- TASK STATEMENT: Check each line of the records below and collect those that include the word "cone".

- SUPPLIED RECORDS:
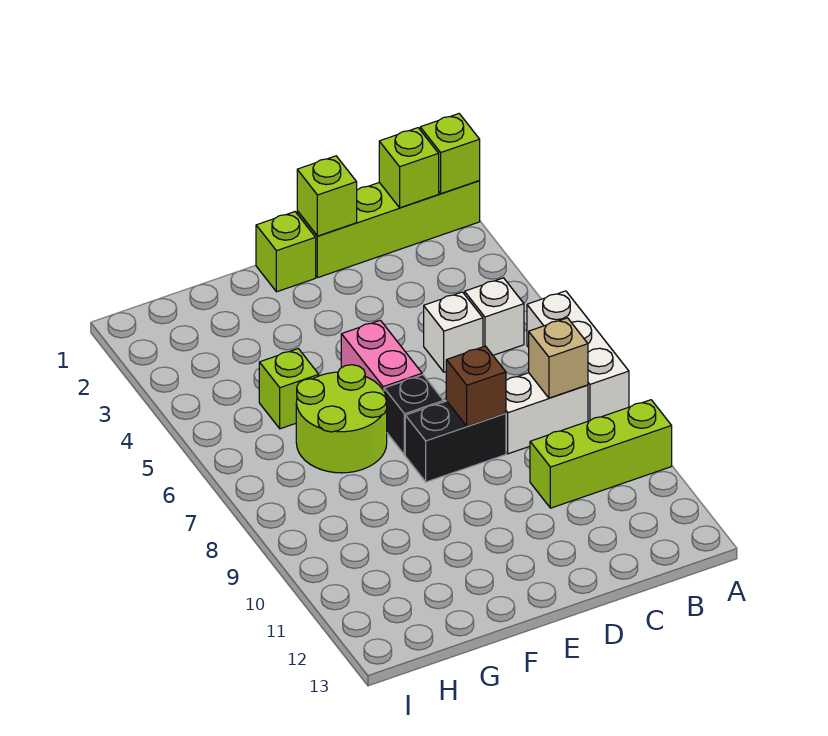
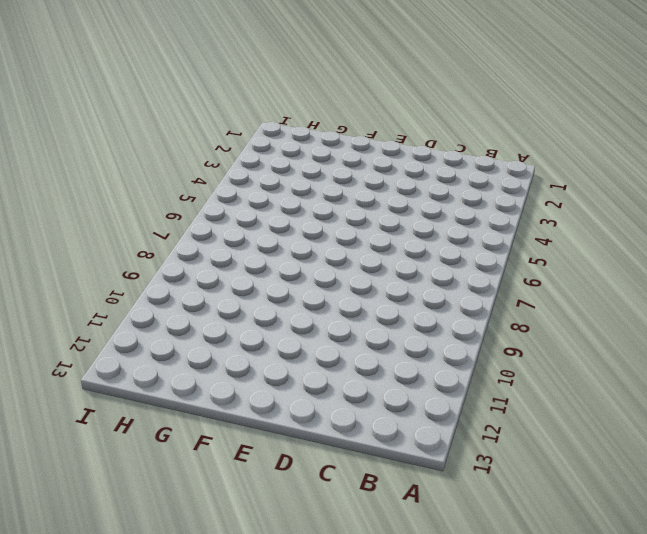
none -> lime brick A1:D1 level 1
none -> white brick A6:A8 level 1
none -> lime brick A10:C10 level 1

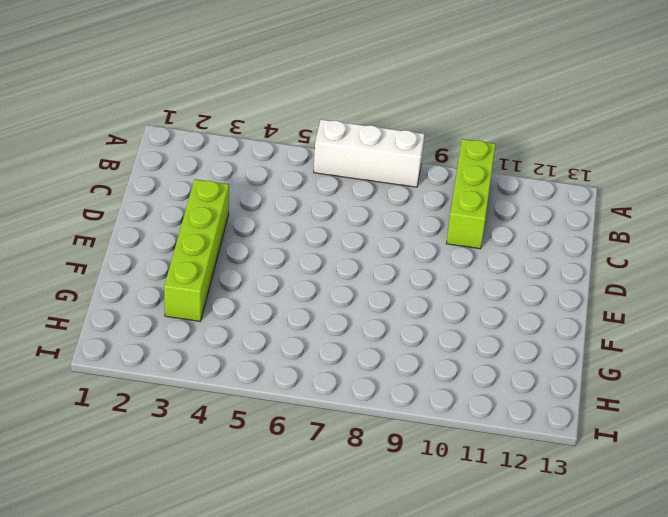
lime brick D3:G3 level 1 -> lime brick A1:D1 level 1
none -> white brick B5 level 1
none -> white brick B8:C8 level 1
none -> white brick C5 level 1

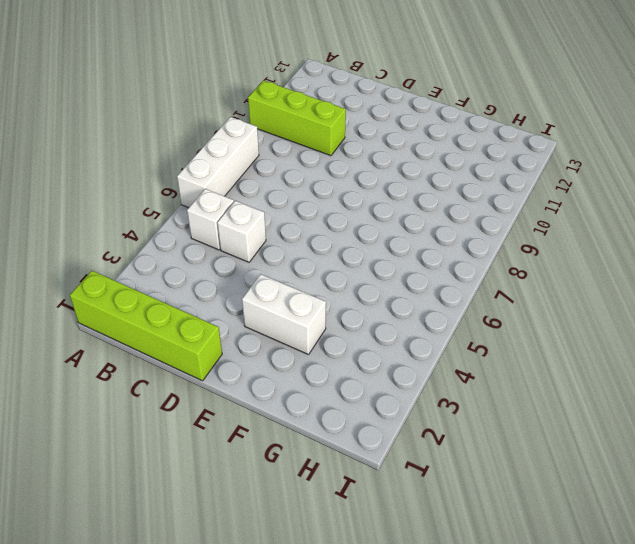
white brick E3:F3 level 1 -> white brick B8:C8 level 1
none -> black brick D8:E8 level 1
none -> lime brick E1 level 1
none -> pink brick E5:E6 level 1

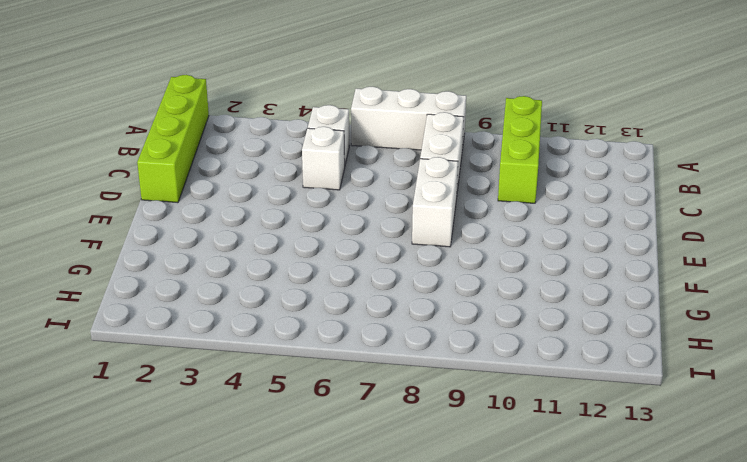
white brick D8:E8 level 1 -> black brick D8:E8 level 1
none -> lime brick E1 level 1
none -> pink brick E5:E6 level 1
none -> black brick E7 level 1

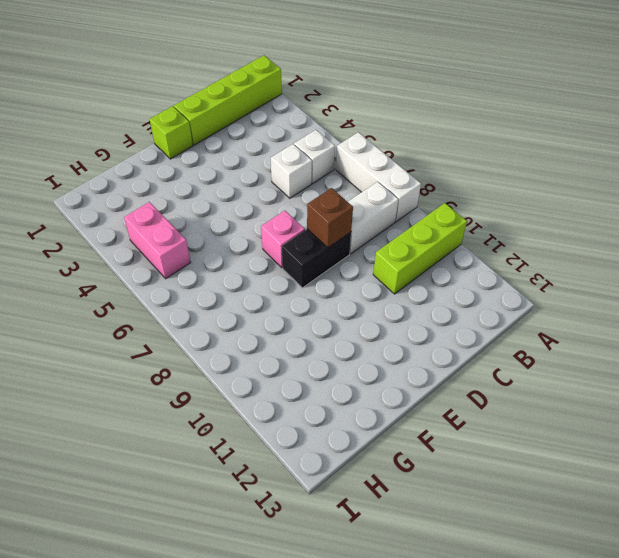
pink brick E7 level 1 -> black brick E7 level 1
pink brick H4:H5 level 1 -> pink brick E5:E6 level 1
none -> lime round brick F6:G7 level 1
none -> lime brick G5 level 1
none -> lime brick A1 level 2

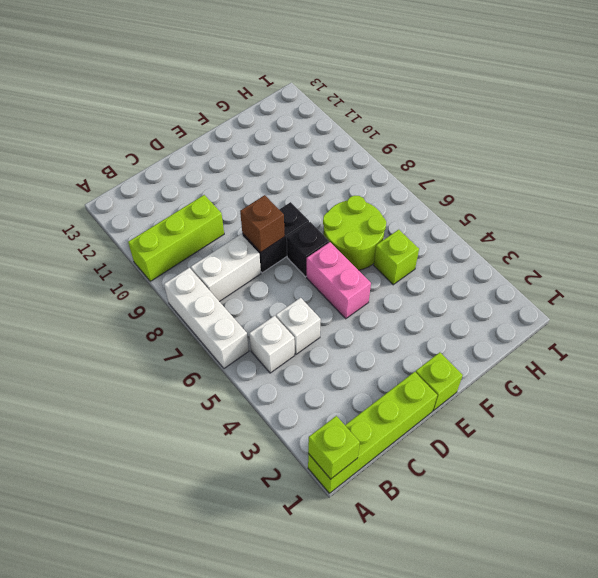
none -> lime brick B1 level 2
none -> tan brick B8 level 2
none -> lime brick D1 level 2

==

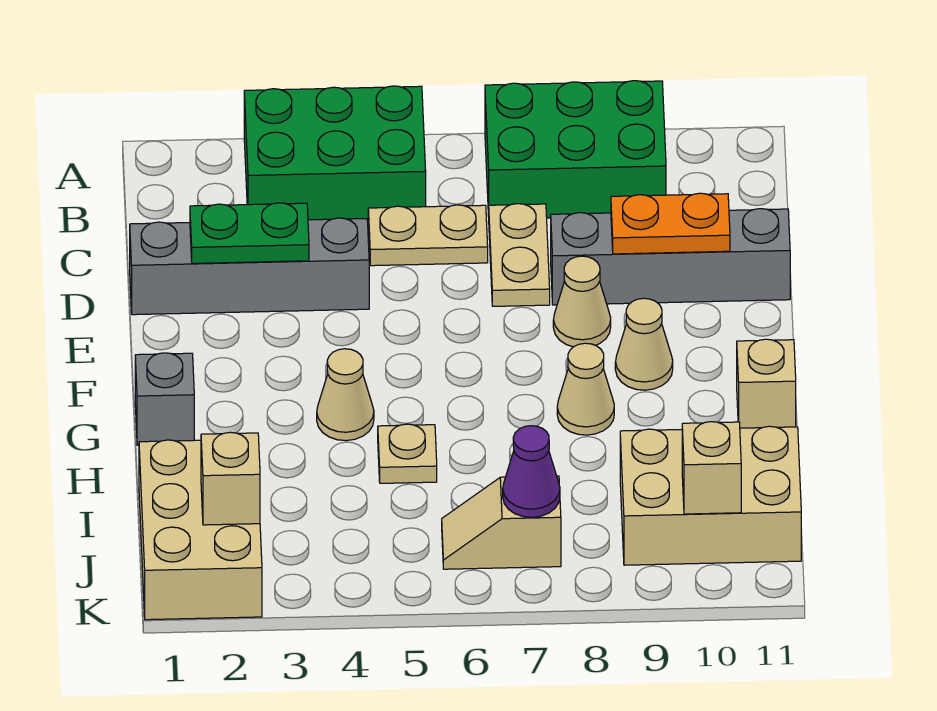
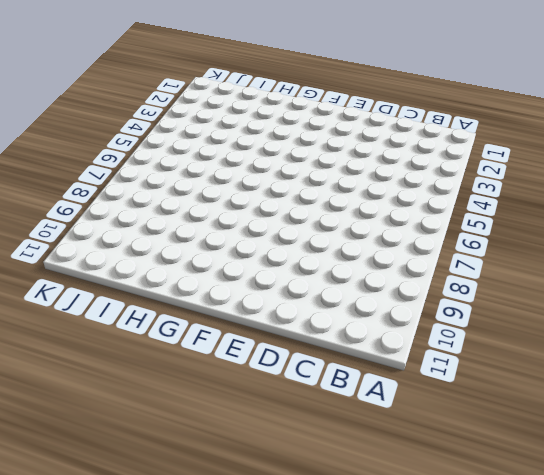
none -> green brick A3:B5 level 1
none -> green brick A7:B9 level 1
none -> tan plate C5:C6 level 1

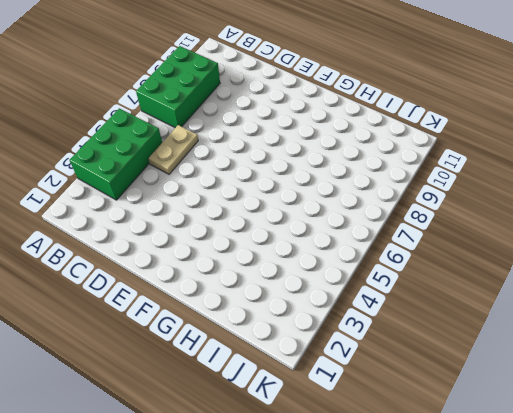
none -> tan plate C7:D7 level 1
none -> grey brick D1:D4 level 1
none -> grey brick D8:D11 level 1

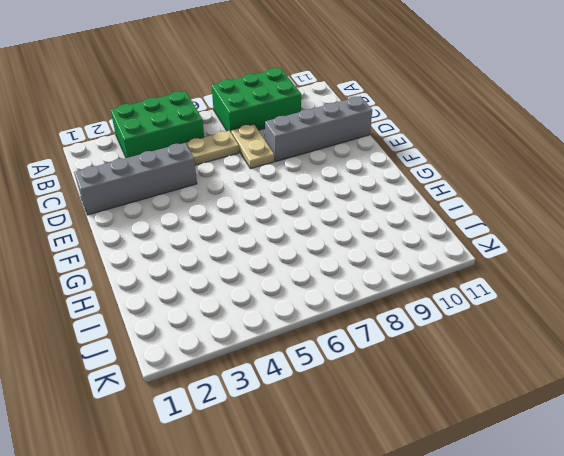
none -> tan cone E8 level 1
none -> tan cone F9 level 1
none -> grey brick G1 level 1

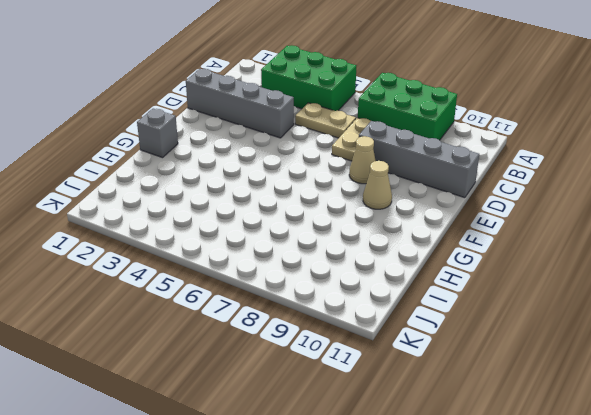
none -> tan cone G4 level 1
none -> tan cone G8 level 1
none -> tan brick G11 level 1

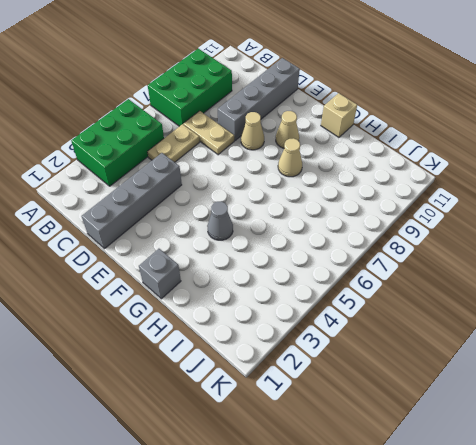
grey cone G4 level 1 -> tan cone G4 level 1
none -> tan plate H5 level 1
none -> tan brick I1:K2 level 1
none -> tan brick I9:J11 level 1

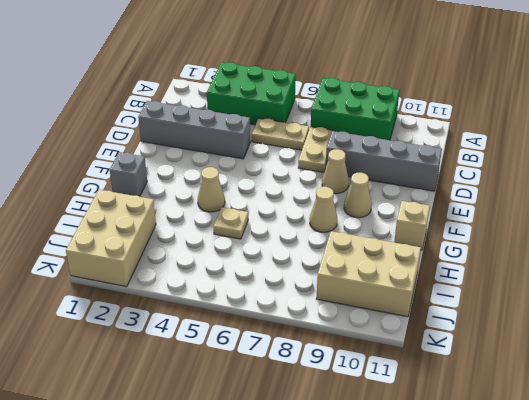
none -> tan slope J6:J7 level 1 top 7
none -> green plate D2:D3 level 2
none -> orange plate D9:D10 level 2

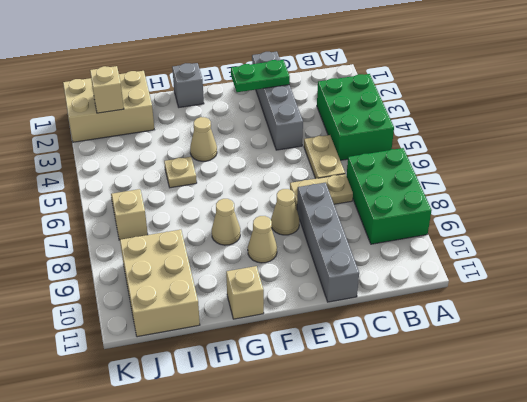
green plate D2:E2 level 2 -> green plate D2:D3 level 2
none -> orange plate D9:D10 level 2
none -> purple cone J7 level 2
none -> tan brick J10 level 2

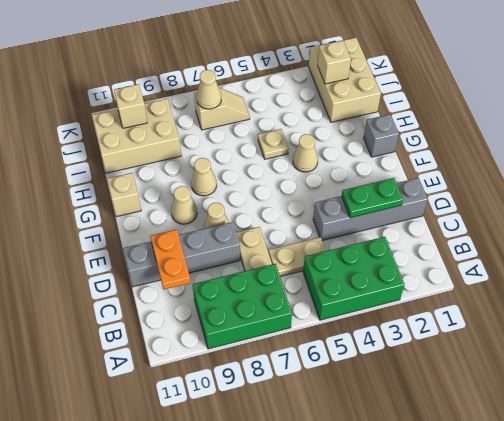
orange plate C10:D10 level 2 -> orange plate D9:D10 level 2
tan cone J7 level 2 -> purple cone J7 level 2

- ANSWER SPACE:
none -> tan cone E8 level 1
none -> tan cone F9 level 1
none -> tan cone G4 level 1
none -> tan cone G8 level 1
grey cone G4 level 1 -> tan cone G4 level 1
none -> purple cone J7 level 2
tan cone J7 level 2 -> purple cone J7 level 2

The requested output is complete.